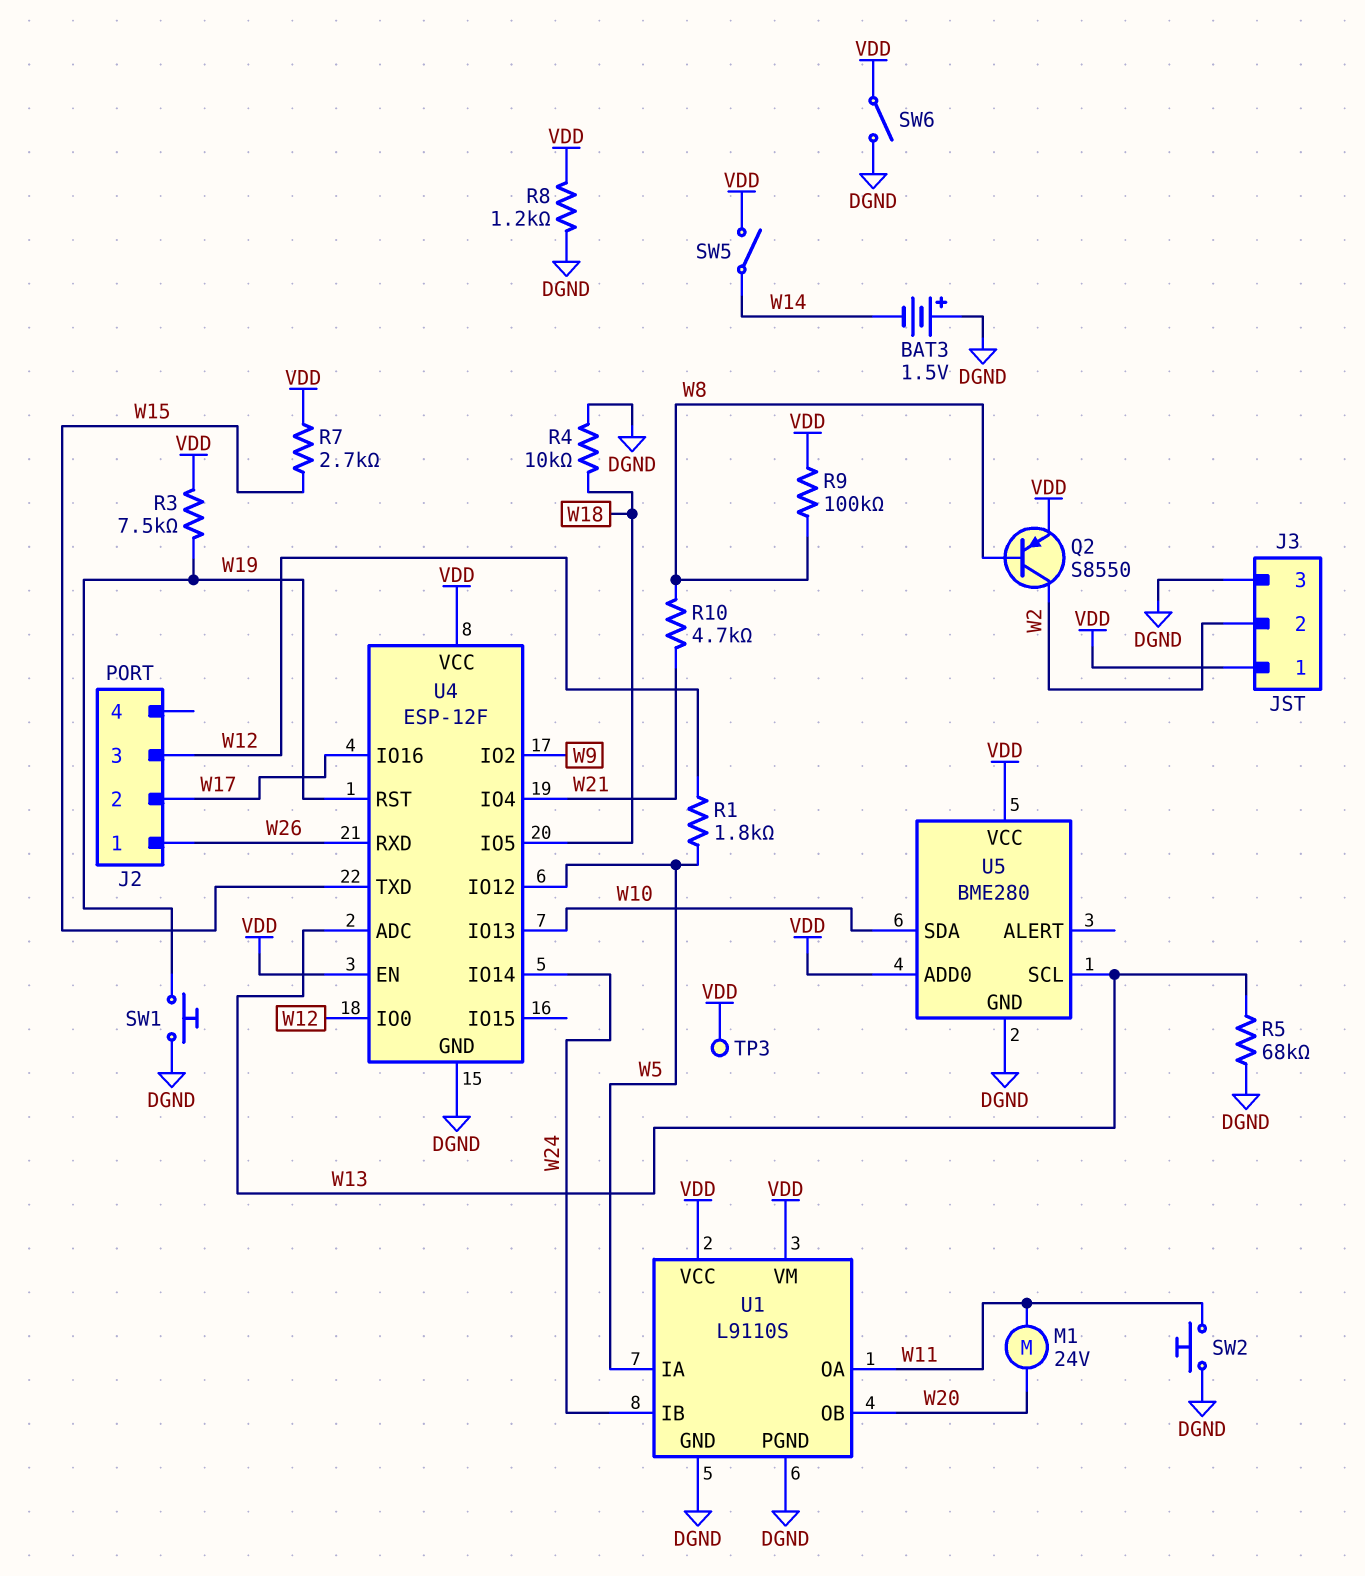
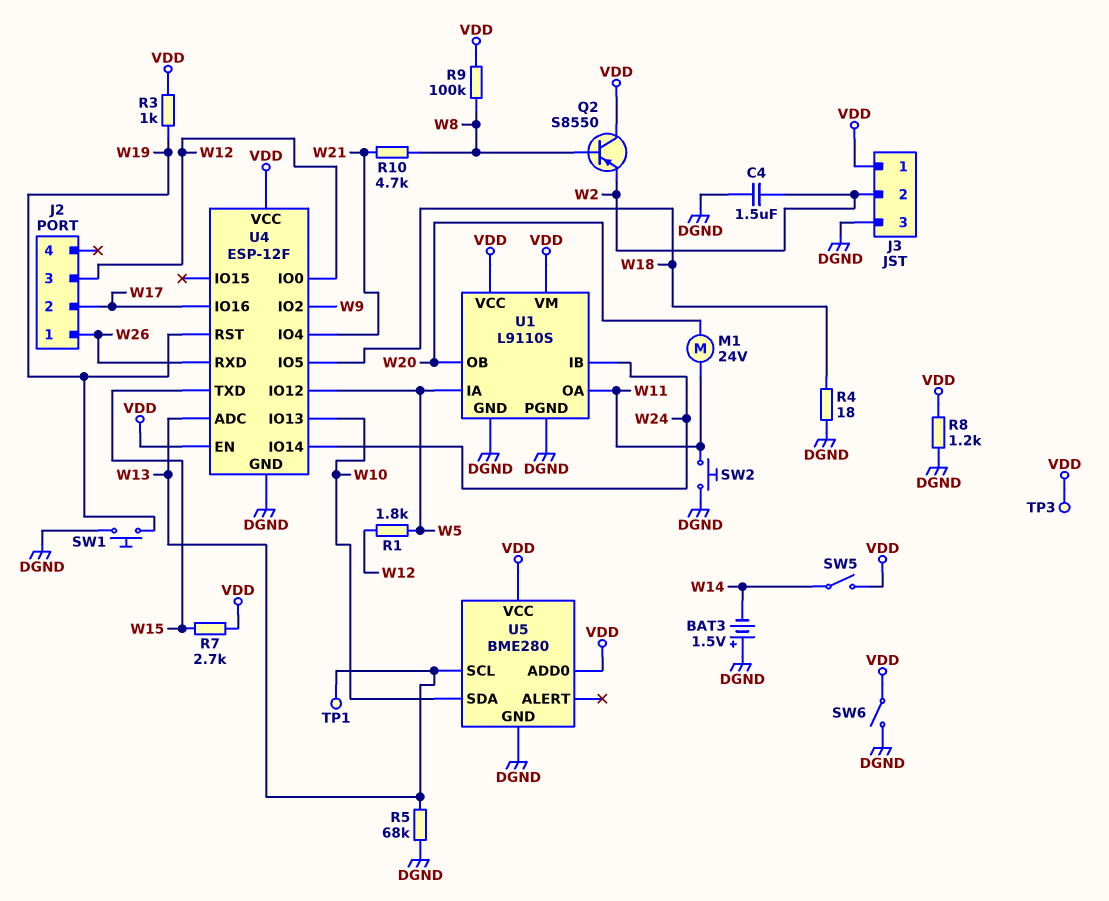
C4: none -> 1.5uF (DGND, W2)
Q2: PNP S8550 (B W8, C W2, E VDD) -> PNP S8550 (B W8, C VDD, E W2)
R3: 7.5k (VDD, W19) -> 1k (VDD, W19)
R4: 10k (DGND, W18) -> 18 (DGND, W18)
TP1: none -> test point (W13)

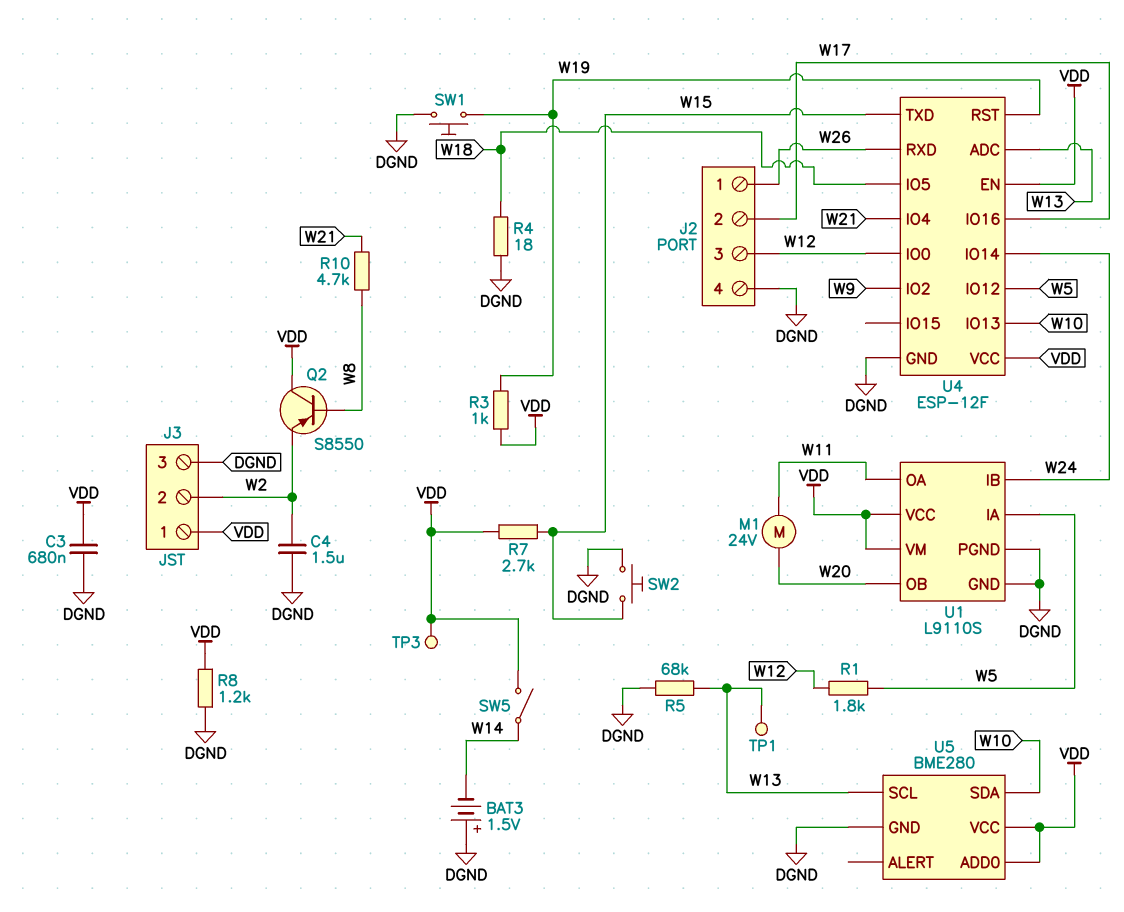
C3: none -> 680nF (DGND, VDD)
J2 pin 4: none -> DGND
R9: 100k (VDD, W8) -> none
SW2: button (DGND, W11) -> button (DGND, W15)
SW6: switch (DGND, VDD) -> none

————————

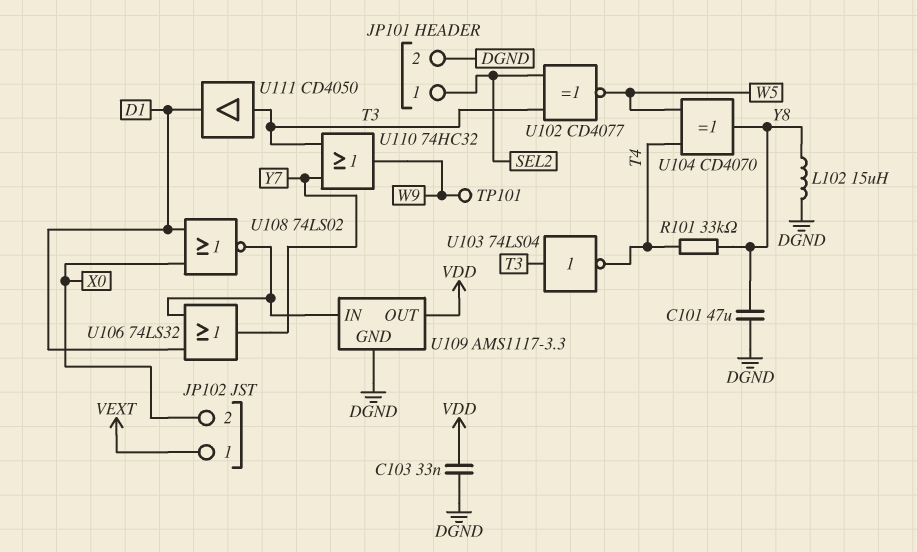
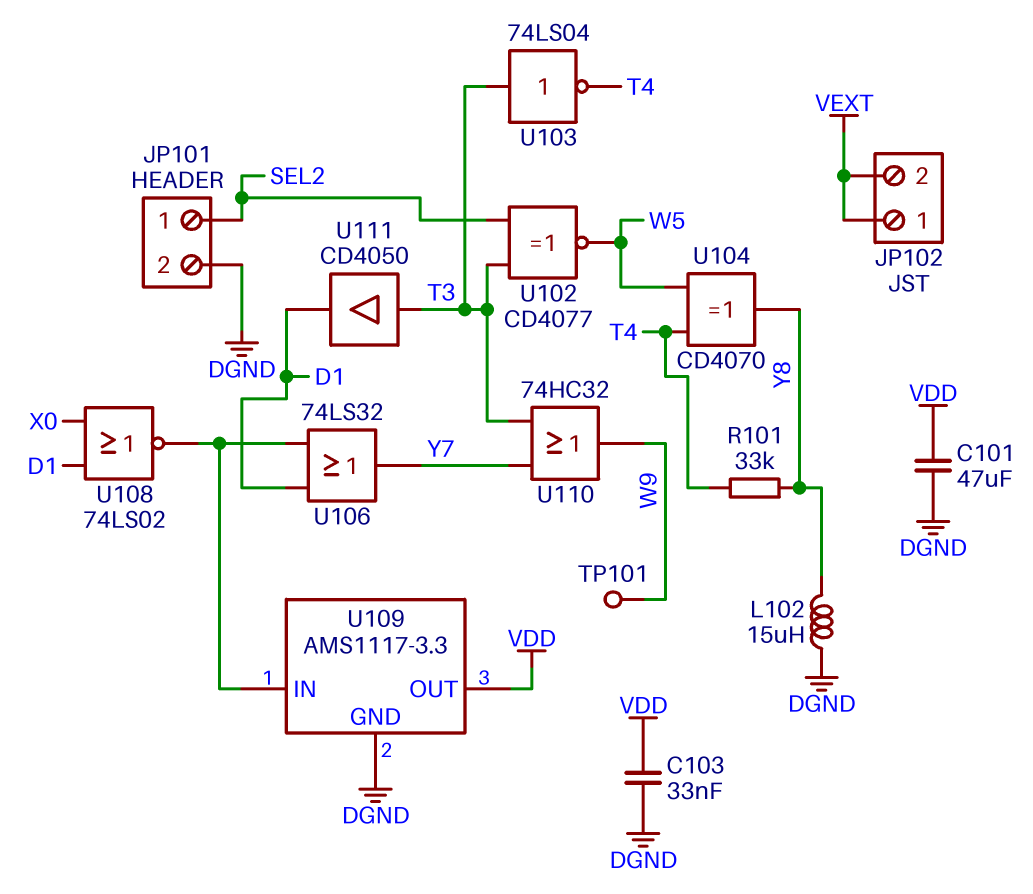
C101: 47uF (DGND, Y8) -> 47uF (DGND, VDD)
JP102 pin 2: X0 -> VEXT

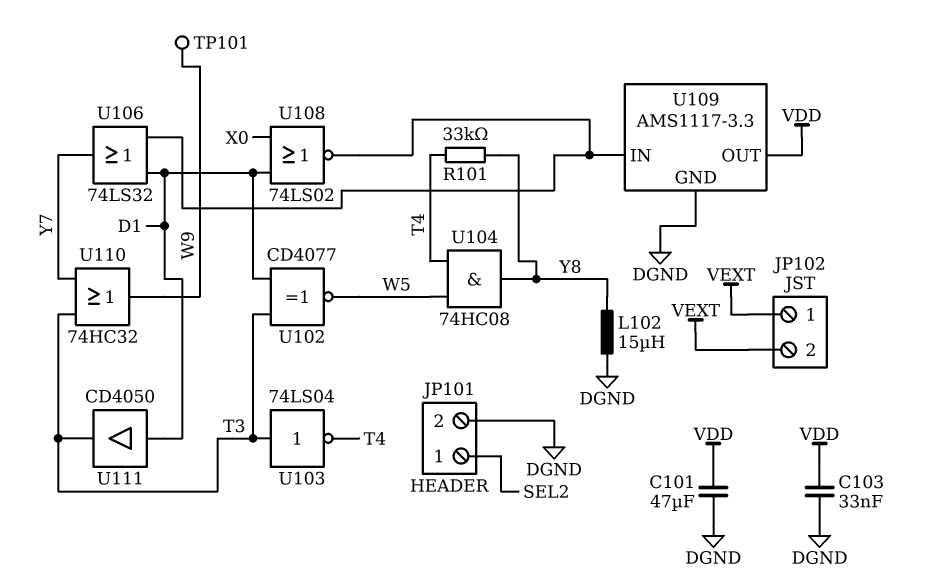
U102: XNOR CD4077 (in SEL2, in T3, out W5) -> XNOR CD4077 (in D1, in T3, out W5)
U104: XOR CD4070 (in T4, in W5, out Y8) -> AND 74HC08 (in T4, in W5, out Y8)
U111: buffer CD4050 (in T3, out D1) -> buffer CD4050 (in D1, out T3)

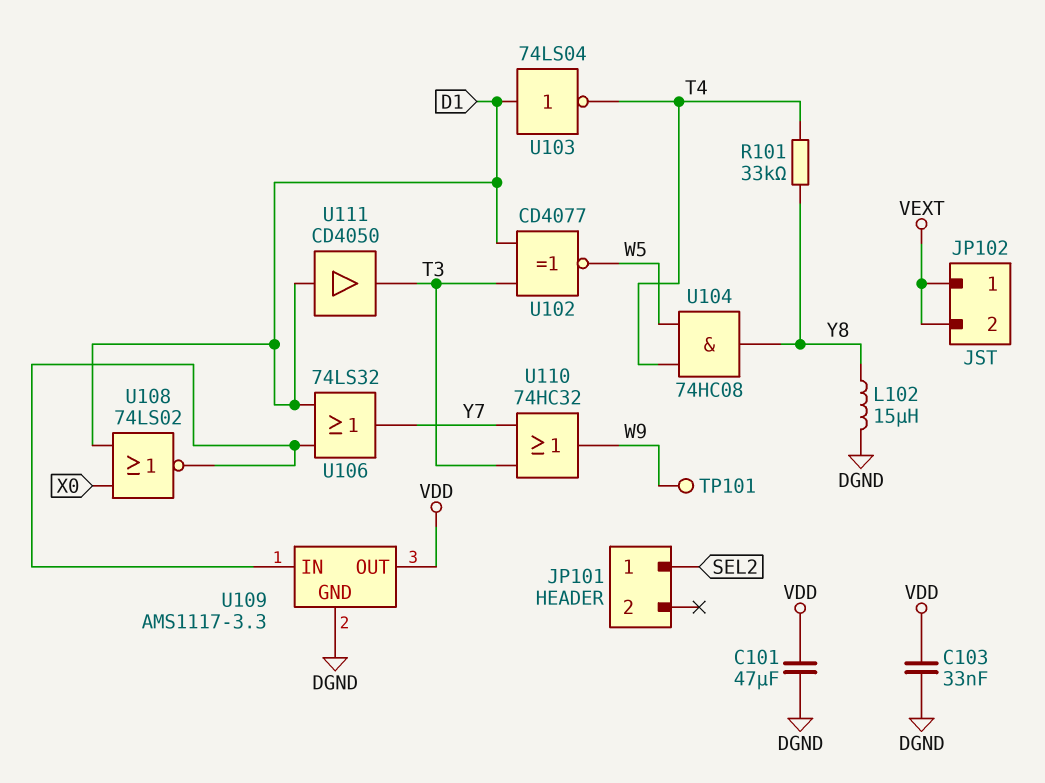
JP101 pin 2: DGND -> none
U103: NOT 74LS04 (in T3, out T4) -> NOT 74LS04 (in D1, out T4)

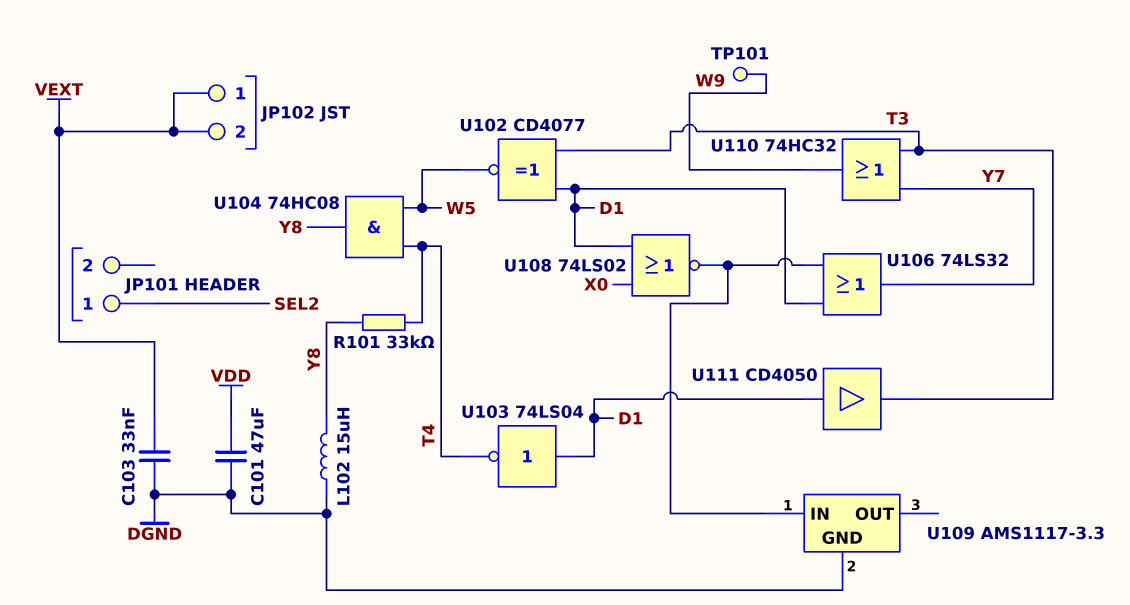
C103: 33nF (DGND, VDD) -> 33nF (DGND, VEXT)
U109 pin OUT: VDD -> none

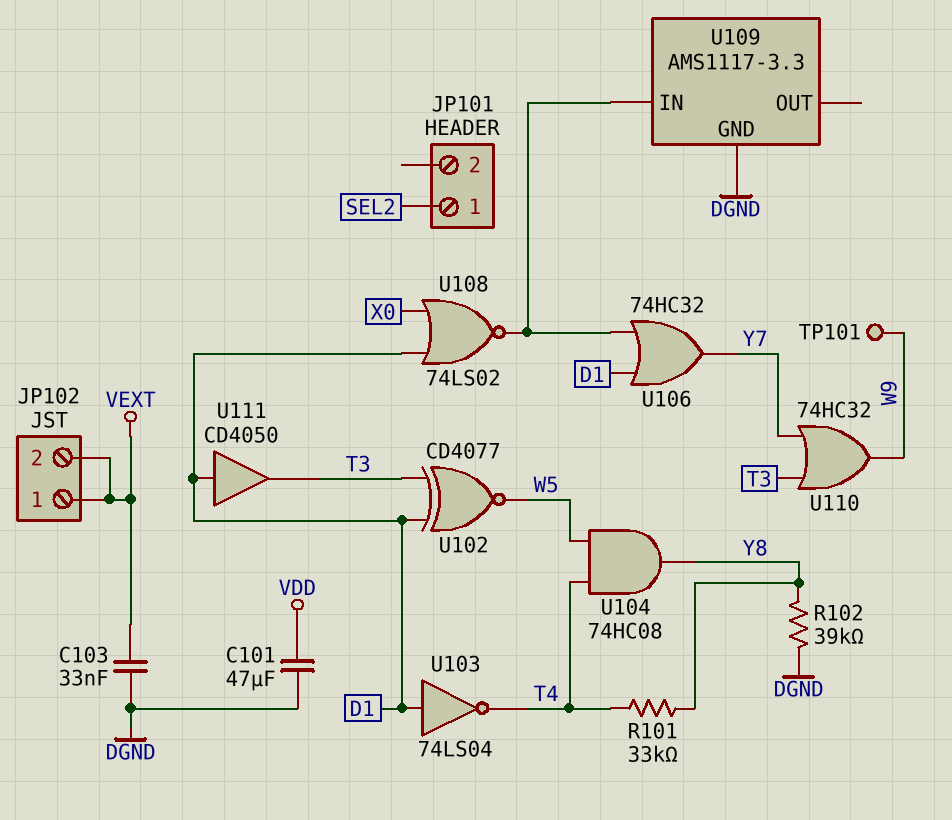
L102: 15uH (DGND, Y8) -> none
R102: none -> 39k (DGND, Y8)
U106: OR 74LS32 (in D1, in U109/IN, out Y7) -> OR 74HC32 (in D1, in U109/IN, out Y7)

————————

_Work instructions_. From the entries above, restate word for word the lines from the line containing "SW2: button (DGND, W11) -> button (DGND, W15)" to the line containing "SW6: switch (DGND, VDD) -> none", both ends included, and nothing more.

_Completed task_.
SW2: button (DGND, W11) -> button (DGND, W15)
SW6: switch (DGND, VDD) -> none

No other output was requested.